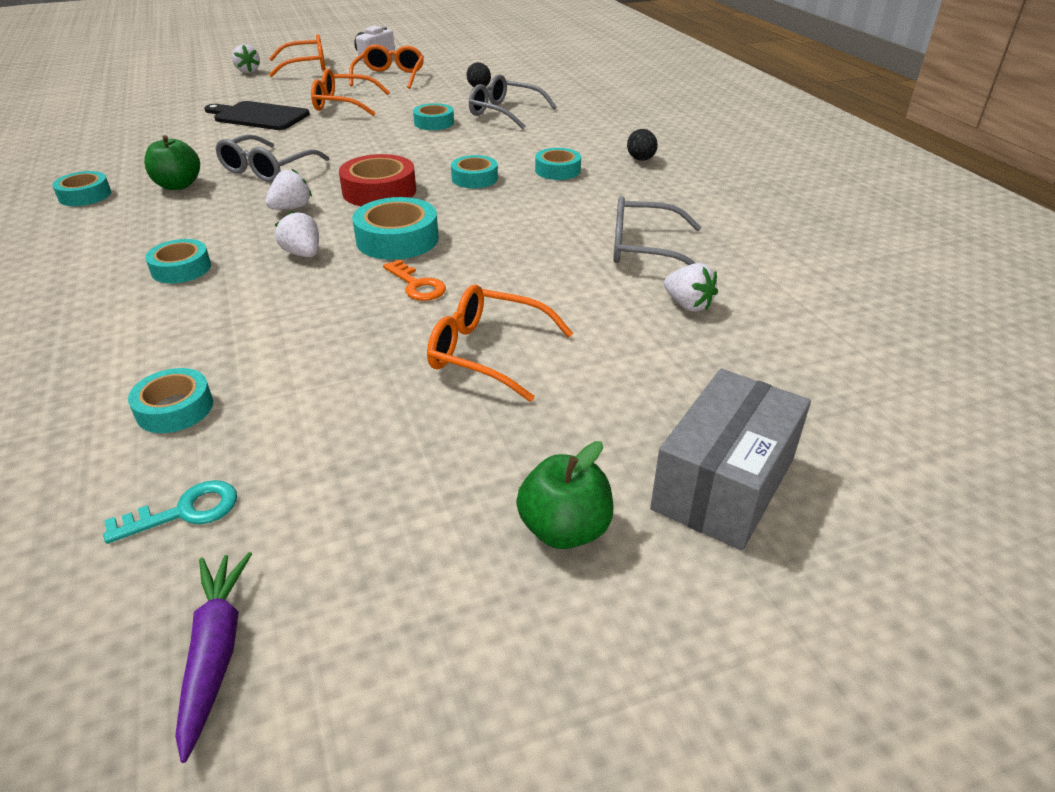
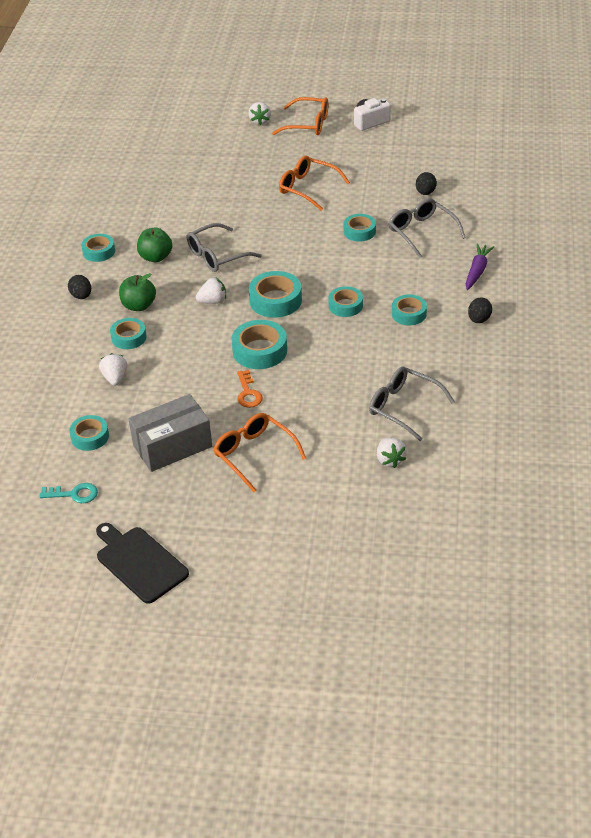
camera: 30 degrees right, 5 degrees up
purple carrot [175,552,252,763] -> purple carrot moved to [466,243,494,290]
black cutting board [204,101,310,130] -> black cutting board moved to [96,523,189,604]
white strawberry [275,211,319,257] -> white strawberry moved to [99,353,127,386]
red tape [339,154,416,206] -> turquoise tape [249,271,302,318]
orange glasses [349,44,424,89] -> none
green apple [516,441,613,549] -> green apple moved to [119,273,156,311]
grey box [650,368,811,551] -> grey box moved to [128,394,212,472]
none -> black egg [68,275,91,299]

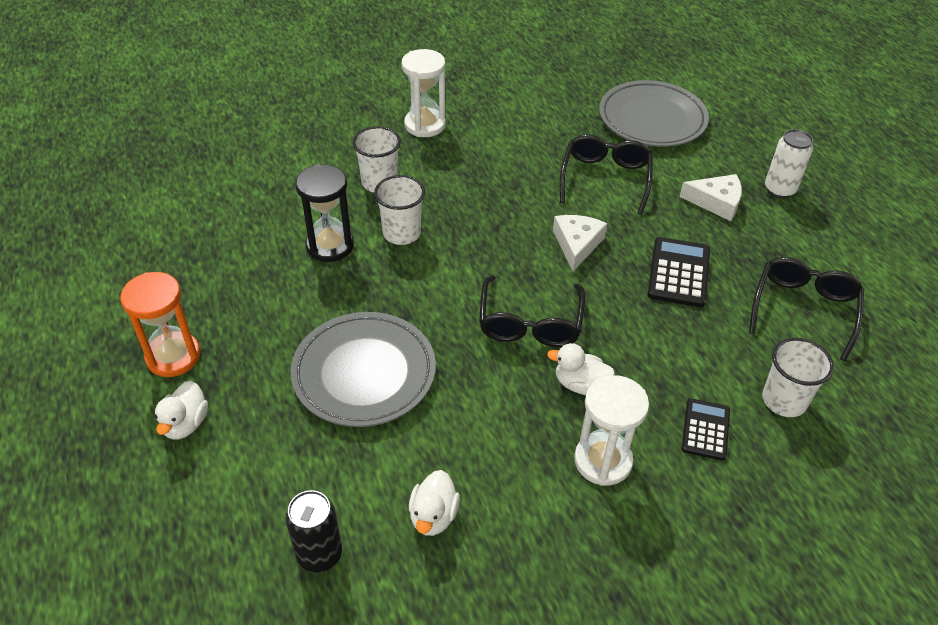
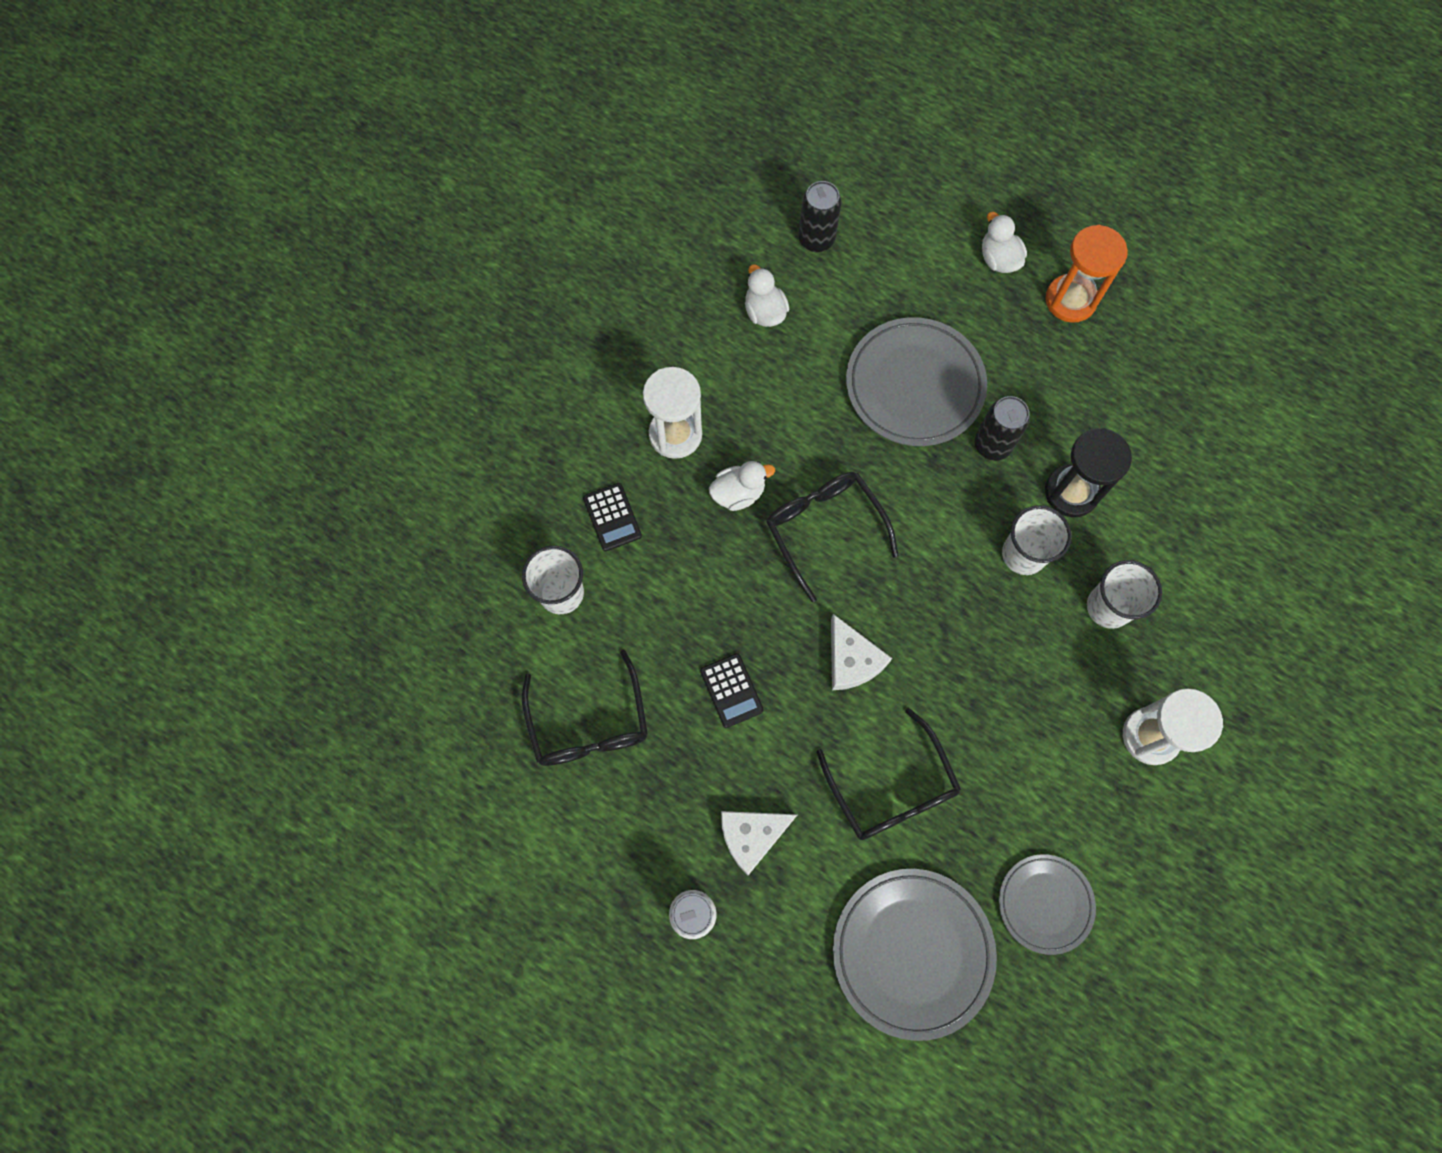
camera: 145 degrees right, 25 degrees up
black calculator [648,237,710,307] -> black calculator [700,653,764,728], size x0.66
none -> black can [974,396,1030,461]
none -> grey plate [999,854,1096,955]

*Activity:*
Going through the records above line by line, transcribe each one exactly and skip any pictures.

*Answer to this task:*
camera: 30 degrees right, 5 degrees up
purple carrot [175,552,252,763] -> purple carrot moved to [466,243,494,290]
black cutting board [204,101,310,130] -> black cutting board moved to [96,523,189,604]
white strawberry [275,211,319,257] -> white strawberry moved to [99,353,127,386]
red tape [339,154,416,206] -> turquoise tape [249,271,302,318]
orange glasses [349,44,424,89] -> none
green apple [516,441,613,549] -> green apple moved to [119,273,156,311]
grey box [650,368,811,551] -> grey box moved to [128,394,212,472]
none -> black egg [68,275,91,299]

camera: 145 degrees right, 25 degrees up
black calculator [648,237,710,307] -> black calculator [700,653,764,728], size x0.66
none -> black can [974,396,1030,461]
none -> grey plate [999,854,1096,955]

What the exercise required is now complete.